• **EXERCISE AIM**
Your task is to copy every line of the entries that holds the word "slope".

• **RECORDS SHOWN**

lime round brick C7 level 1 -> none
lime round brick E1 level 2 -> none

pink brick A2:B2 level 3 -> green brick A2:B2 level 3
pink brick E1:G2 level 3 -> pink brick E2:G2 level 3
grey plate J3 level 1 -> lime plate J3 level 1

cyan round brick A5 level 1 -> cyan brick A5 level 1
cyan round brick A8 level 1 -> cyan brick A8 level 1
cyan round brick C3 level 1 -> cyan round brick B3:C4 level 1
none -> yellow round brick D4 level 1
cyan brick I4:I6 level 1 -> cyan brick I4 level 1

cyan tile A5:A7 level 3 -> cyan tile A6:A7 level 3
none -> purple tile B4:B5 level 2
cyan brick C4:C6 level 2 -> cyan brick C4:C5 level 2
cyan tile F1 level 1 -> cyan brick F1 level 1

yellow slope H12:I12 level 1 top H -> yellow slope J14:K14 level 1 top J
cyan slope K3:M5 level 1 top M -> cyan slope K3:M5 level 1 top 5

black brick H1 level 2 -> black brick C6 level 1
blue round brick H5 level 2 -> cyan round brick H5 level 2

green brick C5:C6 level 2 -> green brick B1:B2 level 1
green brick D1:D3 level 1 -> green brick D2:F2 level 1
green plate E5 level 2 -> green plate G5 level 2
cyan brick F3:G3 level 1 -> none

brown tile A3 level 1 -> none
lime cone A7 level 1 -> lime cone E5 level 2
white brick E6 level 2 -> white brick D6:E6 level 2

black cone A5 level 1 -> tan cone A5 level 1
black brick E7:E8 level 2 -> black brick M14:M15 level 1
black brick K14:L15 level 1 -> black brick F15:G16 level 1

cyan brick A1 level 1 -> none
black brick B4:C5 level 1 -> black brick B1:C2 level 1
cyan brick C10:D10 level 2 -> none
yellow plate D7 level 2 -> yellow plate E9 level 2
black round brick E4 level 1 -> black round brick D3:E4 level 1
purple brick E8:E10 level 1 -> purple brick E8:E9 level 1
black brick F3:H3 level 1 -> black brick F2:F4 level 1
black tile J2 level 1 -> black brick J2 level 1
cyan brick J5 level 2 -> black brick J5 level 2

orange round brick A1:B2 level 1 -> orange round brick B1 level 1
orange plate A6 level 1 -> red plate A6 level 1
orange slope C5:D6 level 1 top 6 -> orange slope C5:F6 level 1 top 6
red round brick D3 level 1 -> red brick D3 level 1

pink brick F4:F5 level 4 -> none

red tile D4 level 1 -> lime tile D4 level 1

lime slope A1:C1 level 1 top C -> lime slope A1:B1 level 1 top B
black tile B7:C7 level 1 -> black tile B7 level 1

• **RESPONSE TO THE TASK**
yellow slope H12:I12 level 1 top H -> yellow slope J14:K14 level 1 top J
cyan slope K3:M5 level 1 top M -> cyan slope K3:M5 level 1 top 5
orange slope C5:D6 level 1 top 6 -> orange slope C5:F6 level 1 top 6
lime slope A1:C1 level 1 top C -> lime slope A1:B1 level 1 top B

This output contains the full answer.